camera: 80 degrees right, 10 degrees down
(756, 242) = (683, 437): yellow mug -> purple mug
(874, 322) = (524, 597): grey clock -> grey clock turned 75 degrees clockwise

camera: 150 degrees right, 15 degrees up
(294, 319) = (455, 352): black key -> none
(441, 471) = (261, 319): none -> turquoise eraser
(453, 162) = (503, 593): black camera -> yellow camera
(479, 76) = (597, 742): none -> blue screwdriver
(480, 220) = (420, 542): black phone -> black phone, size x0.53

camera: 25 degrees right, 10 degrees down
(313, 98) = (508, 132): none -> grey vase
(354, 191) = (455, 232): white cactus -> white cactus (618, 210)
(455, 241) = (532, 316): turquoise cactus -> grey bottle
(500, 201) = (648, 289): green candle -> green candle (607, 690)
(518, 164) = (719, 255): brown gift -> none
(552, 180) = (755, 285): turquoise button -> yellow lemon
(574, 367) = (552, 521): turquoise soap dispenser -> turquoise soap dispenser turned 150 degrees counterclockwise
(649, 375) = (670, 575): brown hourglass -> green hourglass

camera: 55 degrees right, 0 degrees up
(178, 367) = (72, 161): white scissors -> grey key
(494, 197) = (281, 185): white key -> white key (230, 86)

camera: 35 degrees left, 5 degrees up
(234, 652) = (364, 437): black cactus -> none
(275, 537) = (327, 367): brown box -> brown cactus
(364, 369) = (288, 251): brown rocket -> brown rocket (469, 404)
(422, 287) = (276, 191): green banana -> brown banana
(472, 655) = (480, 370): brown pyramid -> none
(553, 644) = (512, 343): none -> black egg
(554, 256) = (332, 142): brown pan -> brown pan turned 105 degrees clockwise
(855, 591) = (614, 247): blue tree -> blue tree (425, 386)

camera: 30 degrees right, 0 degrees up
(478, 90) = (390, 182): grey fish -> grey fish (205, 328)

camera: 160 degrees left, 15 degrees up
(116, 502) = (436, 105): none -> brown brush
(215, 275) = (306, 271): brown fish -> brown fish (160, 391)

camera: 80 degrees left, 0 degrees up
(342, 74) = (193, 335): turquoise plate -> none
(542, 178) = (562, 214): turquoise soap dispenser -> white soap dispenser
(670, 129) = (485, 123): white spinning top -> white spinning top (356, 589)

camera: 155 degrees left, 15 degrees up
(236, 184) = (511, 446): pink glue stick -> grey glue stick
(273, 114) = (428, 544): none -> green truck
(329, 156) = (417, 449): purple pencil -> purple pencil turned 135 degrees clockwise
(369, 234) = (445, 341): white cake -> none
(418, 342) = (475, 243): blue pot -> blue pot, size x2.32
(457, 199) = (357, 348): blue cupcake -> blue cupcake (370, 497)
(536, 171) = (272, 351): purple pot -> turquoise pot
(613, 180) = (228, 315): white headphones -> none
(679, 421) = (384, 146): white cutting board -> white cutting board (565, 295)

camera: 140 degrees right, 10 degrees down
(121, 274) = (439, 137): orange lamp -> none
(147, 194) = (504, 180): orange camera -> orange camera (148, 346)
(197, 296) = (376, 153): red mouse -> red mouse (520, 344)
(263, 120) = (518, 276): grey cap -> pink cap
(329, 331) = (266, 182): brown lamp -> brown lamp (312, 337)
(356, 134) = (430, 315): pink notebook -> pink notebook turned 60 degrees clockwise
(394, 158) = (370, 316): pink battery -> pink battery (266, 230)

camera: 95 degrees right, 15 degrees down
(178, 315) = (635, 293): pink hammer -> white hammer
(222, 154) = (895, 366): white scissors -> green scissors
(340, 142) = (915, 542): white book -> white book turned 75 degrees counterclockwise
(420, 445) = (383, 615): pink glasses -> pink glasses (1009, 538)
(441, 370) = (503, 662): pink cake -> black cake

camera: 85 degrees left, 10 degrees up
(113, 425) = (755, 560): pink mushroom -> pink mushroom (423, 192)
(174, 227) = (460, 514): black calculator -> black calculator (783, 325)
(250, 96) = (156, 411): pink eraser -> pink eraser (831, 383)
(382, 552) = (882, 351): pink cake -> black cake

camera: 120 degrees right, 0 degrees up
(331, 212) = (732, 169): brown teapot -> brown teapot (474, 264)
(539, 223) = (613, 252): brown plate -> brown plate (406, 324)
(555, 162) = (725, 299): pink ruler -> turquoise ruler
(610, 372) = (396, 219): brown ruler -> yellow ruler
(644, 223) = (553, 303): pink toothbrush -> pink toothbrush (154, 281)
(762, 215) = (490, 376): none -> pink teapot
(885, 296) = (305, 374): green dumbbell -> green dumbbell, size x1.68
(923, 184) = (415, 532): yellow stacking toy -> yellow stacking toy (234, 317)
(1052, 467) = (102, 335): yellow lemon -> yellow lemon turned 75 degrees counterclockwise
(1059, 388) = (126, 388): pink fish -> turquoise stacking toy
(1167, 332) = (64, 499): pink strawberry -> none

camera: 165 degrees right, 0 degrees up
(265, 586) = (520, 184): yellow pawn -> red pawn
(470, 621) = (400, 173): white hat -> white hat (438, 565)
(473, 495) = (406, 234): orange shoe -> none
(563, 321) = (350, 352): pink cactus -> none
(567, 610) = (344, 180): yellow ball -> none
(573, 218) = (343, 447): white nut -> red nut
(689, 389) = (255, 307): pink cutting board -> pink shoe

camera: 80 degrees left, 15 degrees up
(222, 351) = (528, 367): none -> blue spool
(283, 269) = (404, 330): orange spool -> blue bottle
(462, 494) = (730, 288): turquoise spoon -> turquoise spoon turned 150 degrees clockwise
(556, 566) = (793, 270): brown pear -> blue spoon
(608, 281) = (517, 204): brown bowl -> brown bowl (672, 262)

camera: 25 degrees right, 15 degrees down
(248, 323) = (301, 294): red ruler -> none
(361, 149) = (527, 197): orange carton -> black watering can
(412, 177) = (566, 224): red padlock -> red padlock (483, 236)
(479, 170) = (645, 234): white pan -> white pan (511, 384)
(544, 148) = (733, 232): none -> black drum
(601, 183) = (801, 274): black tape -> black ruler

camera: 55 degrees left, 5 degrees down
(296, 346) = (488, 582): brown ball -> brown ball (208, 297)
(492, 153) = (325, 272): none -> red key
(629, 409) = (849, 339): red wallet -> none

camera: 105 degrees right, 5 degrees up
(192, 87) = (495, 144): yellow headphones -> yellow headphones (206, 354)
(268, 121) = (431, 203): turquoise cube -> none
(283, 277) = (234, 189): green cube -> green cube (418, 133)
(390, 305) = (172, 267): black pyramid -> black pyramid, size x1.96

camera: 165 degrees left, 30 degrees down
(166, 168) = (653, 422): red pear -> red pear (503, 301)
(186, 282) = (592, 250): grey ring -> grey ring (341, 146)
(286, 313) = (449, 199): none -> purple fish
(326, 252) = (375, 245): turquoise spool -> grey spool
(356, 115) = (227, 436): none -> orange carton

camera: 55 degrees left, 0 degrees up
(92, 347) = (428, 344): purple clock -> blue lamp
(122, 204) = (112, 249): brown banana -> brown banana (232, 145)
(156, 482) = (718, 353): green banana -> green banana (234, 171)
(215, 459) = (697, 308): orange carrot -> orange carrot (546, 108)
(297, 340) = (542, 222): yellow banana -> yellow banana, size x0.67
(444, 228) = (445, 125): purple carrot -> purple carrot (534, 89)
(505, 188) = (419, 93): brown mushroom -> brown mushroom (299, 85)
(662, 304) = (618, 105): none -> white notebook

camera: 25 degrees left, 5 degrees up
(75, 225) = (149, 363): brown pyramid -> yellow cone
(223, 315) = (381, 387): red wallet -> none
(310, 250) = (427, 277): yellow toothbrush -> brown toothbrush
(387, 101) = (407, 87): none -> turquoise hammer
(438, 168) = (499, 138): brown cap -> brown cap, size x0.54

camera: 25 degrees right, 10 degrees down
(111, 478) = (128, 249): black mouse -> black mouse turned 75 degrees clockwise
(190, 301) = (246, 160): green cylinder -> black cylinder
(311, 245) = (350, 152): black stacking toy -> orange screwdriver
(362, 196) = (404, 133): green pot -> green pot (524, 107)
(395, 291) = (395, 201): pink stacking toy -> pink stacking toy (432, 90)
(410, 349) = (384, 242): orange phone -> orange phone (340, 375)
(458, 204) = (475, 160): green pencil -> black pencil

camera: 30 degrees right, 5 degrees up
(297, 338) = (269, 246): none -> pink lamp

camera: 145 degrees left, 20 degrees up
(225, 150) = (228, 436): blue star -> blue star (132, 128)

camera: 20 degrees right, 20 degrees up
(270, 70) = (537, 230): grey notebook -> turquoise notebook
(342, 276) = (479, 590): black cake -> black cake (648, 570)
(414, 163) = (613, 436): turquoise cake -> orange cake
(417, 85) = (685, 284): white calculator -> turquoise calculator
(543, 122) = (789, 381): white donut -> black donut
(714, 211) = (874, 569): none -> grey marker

################

* Exercise *
Read through the entries above and copy each line that has the string "headphones" in it.

* Your response *
(613, 180) = (228, 315): white headphones -> none
(192, 87) = (495, 144): yellow headphones -> yellow headphones (206, 354)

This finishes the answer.